**DIRECTIONS:**
Everything from the first line of the entries through the line containing "white phone [317,222,409,264]" is to be retyped exactly, and nothing beyond it.

**MATERIAL FOR THIS TASK:**
= Beginning of Section =
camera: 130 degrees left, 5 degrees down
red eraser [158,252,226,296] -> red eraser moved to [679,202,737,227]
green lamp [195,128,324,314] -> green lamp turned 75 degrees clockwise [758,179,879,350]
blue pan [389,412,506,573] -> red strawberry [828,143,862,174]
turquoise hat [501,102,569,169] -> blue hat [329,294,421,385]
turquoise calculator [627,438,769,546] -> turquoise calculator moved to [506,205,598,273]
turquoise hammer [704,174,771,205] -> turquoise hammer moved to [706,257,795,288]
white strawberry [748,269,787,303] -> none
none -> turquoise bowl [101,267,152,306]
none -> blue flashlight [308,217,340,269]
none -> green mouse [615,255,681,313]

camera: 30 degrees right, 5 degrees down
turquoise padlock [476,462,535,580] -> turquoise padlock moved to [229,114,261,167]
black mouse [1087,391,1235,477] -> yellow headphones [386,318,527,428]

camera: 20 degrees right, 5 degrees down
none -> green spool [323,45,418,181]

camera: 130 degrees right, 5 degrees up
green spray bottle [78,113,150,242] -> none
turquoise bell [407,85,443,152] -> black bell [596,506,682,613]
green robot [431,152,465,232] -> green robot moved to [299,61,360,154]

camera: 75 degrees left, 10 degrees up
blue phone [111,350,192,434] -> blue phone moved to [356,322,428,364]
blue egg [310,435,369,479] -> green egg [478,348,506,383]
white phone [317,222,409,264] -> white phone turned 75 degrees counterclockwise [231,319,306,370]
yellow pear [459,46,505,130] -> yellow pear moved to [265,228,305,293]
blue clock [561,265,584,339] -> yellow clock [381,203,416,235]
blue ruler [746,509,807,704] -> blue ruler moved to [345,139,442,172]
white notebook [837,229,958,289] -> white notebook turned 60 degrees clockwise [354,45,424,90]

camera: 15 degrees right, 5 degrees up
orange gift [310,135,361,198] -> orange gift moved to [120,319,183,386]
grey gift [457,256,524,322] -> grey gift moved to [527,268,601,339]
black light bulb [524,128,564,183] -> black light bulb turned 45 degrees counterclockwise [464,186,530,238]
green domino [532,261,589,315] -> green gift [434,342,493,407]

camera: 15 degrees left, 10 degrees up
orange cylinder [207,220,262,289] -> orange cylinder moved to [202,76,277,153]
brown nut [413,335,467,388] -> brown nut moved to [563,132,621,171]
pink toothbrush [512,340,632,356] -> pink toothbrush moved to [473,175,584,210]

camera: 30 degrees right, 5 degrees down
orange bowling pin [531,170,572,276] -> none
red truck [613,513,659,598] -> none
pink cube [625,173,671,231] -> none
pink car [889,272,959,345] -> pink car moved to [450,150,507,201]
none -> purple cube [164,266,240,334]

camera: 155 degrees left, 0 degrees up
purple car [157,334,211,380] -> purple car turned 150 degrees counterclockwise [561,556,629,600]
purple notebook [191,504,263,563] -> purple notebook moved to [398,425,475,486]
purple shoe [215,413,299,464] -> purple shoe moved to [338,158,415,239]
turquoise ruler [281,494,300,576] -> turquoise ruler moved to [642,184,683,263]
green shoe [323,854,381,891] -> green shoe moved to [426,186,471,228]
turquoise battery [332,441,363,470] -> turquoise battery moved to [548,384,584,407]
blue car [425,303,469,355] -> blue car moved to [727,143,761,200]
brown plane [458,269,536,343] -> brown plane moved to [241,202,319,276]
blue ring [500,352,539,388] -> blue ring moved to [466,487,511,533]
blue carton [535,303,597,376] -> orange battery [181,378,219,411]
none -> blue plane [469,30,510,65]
= End of Section =
**WRITTEN ANSWER:**
camera: 130 degrees left, 5 degrees down
red eraser [158,252,226,296] -> red eraser moved to [679,202,737,227]
green lamp [195,128,324,314] -> green lamp turned 75 degrees clockwise [758,179,879,350]
blue pan [389,412,506,573] -> red strawberry [828,143,862,174]
turquoise hat [501,102,569,169] -> blue hat [329,294,421,385]
turquoise calculator [627,438,769,546] -> turquoise calculator moved to [506,205,598,273]
turquoise hammer [704,174,771,205] -> turquoise hammer moved to [706,257,795,288]
white strawberry [748,269,787,303] -> none
none -> turquoise bowl [101,267,152,306]
none -> blue flashlight [308,217,340,269]
none -> green mouse [615,255,681,313]

camera: 30 degrees right, 5 degrees down
turquoise padlock [476,462,535,580] -> turquoise padlock moved to [229,114,261,167]
black mouse [1087,391,1235,477] -> yellow headphones [386,318,527,428]

camera: 20 degrees right, 5 degrees down
none -> green spool [323,45,418,181]

camera: 130 degrees right, 5 degrees up
green spray bottle [78,113,150,242] -> none
turquoise bell [407,85,443,152] -> black bell [596,506,682,613]
green robot [431,152,465,232] -> green robot moved to [299,61,360,154]

camera: 75 degrees left, 10 degrees up
blue phone [111,350,192,434] -> blue phone moved to [356,322,428,364]
blue egg [310,435,369,479] -> green egg [478,348,506,383]
white phone [317,222,409,264] -> white phone turned 75 degrees counterclockwise [231,319,306,370]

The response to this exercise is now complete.